[Extracted records]

--- --- ---

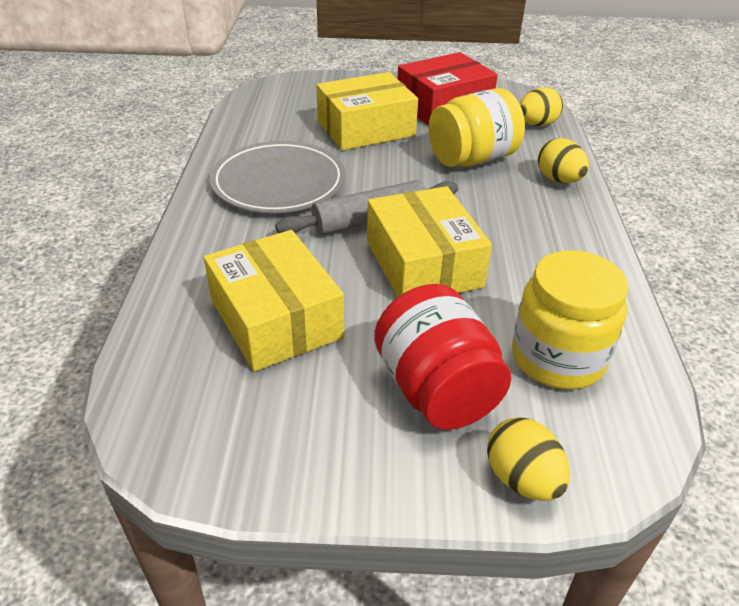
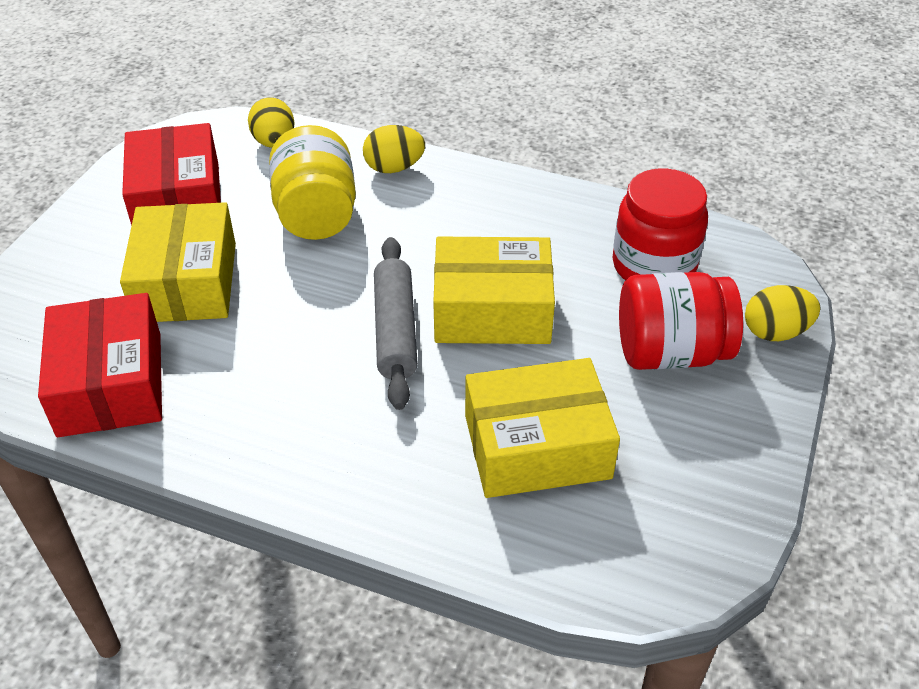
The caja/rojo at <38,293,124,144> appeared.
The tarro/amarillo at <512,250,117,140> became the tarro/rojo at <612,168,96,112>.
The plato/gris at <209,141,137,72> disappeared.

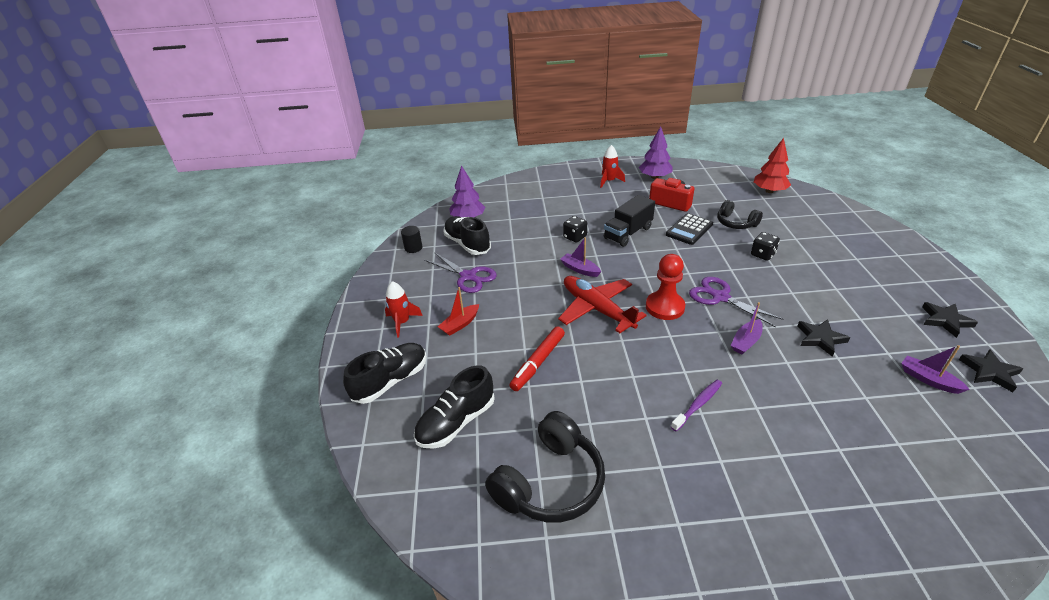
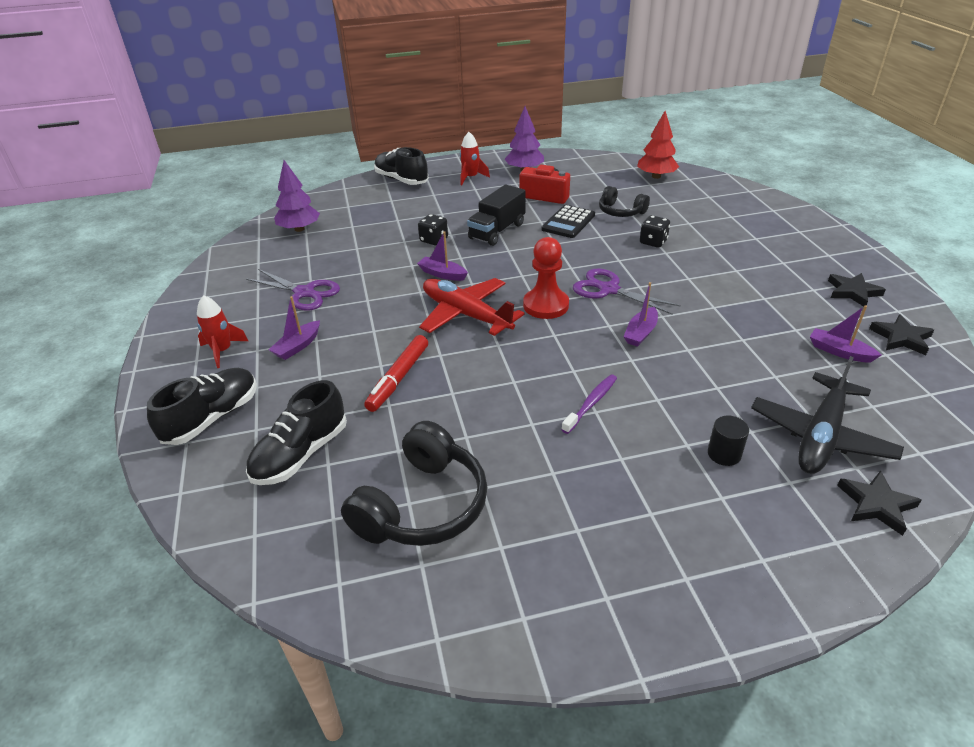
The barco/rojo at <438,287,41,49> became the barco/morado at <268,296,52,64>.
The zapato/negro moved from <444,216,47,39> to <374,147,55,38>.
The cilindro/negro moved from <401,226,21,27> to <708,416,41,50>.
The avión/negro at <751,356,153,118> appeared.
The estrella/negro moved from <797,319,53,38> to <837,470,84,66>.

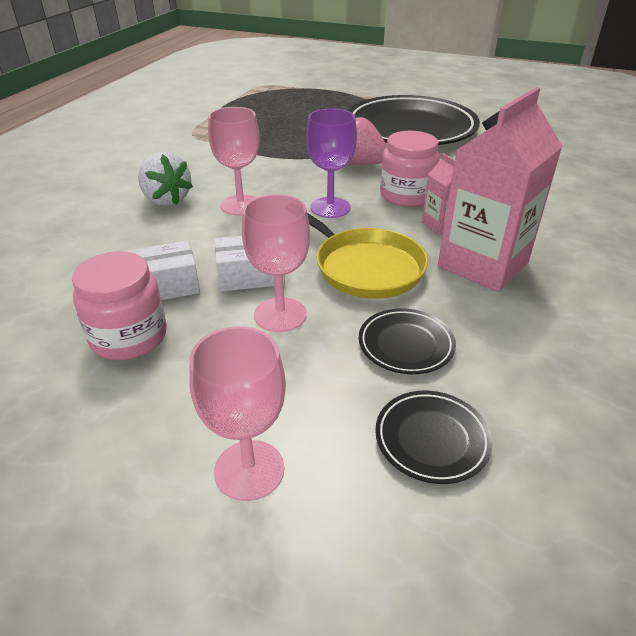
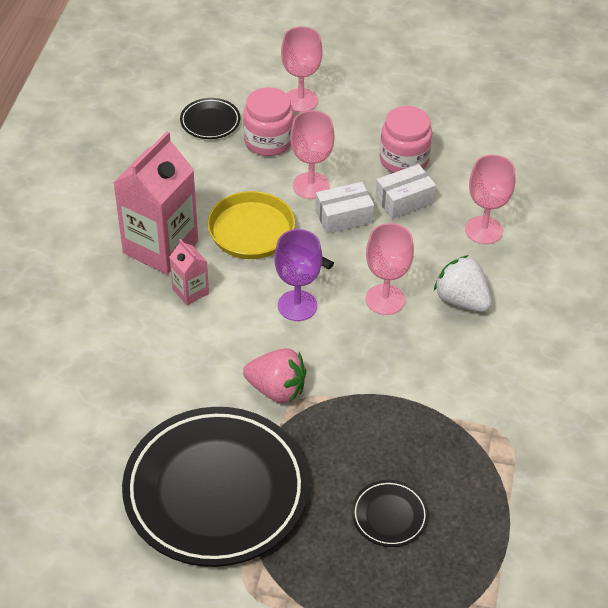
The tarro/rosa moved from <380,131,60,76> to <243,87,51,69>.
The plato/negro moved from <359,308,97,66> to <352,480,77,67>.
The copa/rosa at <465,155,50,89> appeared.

--- --- ---

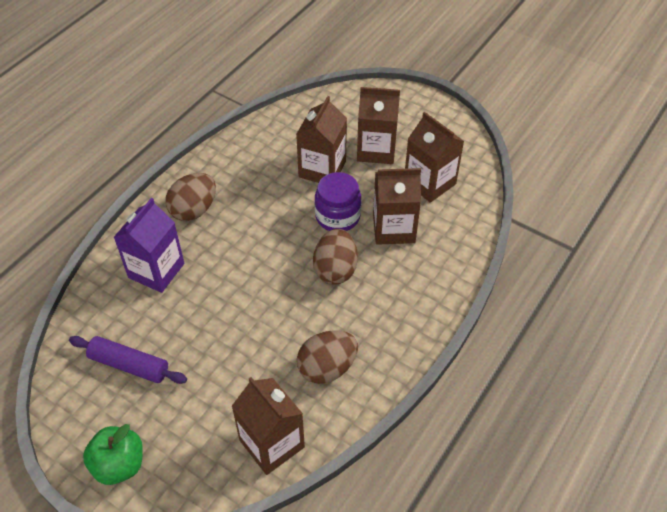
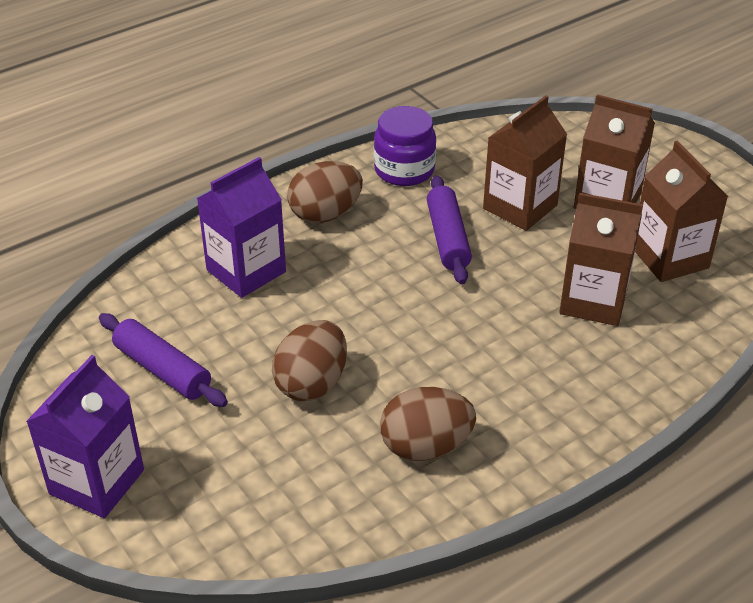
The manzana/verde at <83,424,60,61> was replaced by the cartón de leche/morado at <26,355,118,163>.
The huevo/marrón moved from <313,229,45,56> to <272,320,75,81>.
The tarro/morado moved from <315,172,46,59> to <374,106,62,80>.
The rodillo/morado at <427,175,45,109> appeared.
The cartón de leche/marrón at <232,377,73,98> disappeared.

--- --- ---

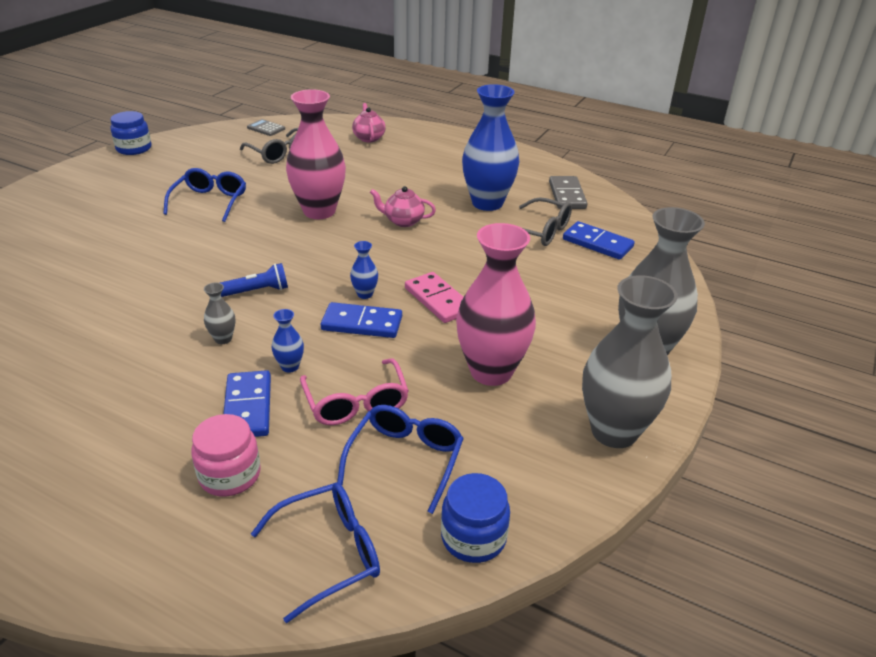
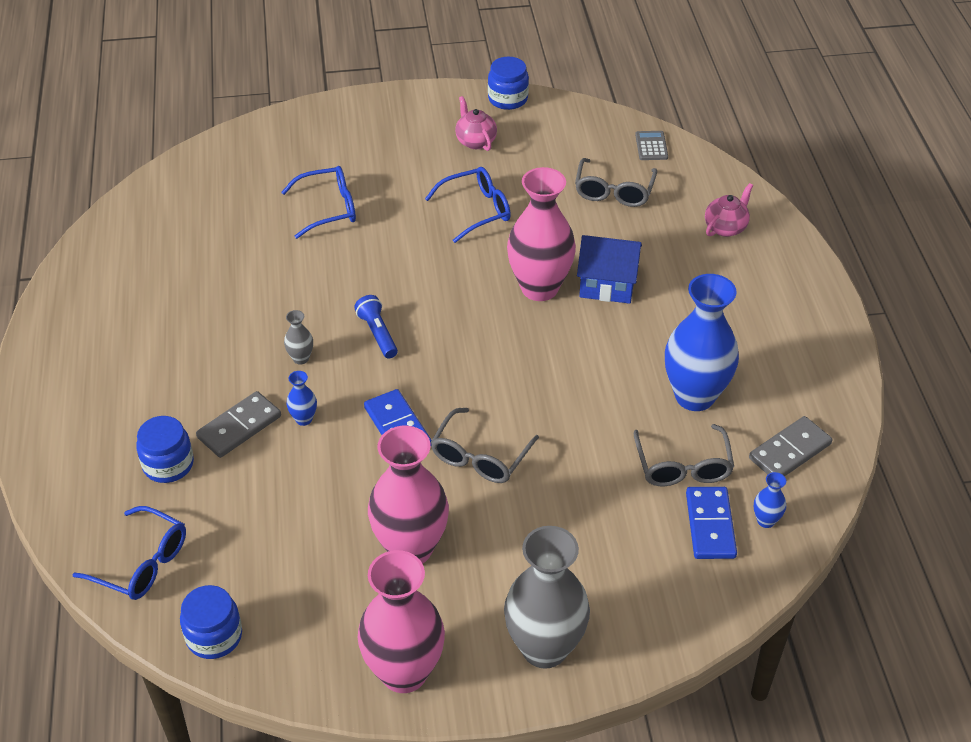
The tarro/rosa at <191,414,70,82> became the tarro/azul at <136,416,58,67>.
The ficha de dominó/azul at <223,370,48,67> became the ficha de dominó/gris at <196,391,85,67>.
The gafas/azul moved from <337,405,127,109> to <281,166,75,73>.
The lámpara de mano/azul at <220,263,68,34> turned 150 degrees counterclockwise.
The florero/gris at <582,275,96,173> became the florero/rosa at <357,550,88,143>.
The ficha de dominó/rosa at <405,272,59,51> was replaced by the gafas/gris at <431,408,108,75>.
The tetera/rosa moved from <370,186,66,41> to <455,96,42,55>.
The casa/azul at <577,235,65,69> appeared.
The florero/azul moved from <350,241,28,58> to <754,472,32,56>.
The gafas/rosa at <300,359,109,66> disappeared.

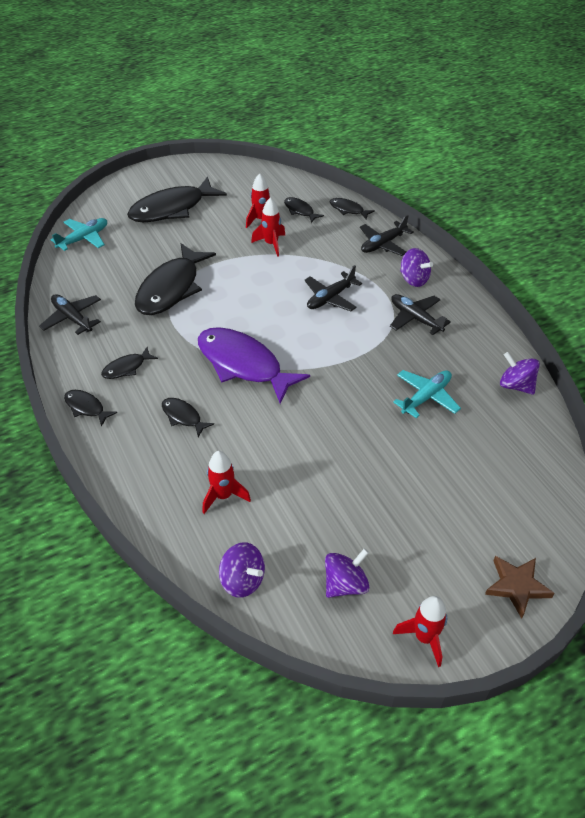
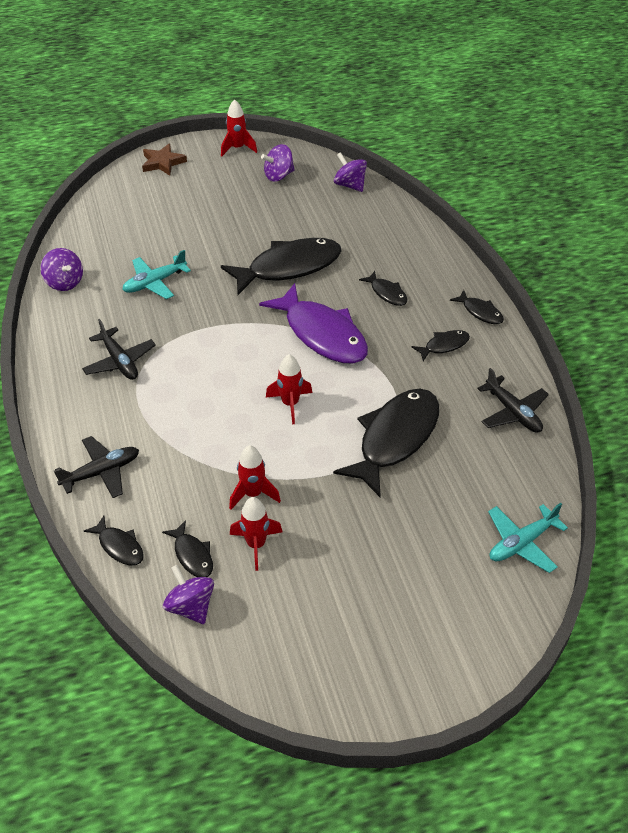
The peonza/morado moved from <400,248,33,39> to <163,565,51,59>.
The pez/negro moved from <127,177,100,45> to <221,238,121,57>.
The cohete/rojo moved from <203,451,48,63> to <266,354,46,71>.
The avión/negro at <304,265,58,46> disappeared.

--- --- ---

◆ EXERCISE GOAL
Only the lines above starting at the one containing "The caja/rojo at <38,293,124,144> appeared." and ending at the one containing "The tarro/amarillo at", both included, are to be returned, exactly as they read.

◆ EXPECTED ANSWER
The caja/rojo at <38,293,124,144> appeared.
The tarro/amarillo at <512,250,117,140> became the tarro/rojo at <612,168,96,112>.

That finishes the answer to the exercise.